INFORMATION SHOWN >>
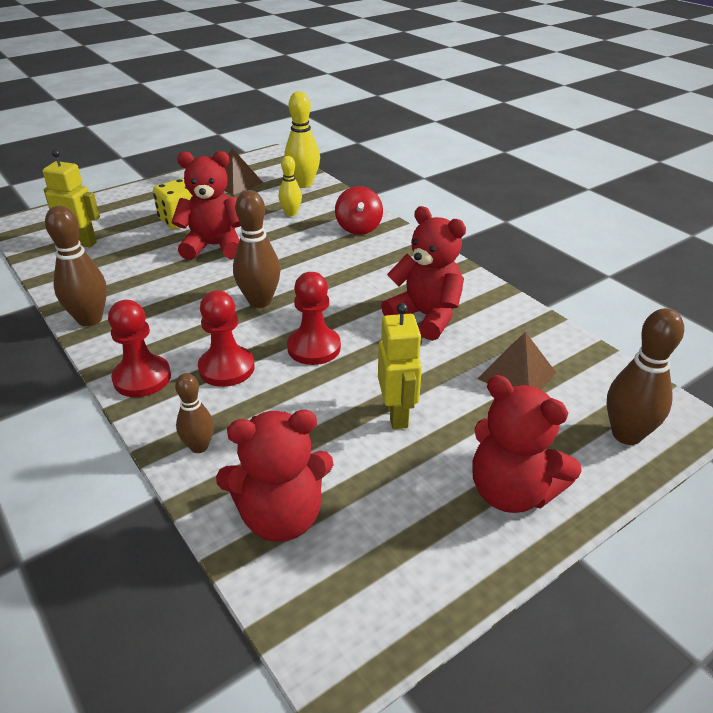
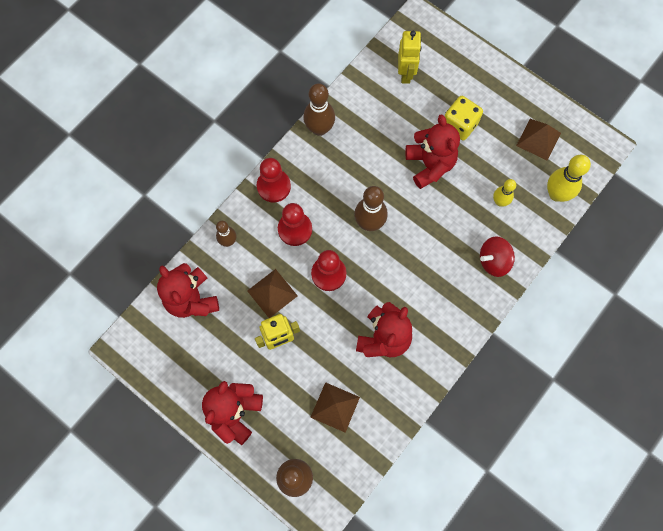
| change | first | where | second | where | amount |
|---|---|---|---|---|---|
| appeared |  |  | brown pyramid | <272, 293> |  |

WHAT TO WORK ON >> Could you output the lines above exactly, with no pictures included?

YOUR SOLUTION >>
| change | first | where | second | where | amount |
|---|---|---|---|---|---|
| appeared |  |  | brown pyramid | <272, 293> |  |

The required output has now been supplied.